--- Assignment ---
Each record must appear in the answer exactly as given.

BEGIN

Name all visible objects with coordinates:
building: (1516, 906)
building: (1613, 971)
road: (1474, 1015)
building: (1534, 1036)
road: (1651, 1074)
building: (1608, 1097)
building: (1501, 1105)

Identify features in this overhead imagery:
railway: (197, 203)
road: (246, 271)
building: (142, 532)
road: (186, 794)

END

--- Completed task ---
Name all visible objects with coordinates:
building: (1516, 906)
building: (1613, 971)
road: (1474, 1015)
building: (1534, 1036)
road: (1651, 1074)
building: (1608, 1097)
building: (1501, 1105)

Identify features in this overhead imagery:
railway: (197, 203)
road: (246, 271)
building: (142, 532)
road: (186, 794)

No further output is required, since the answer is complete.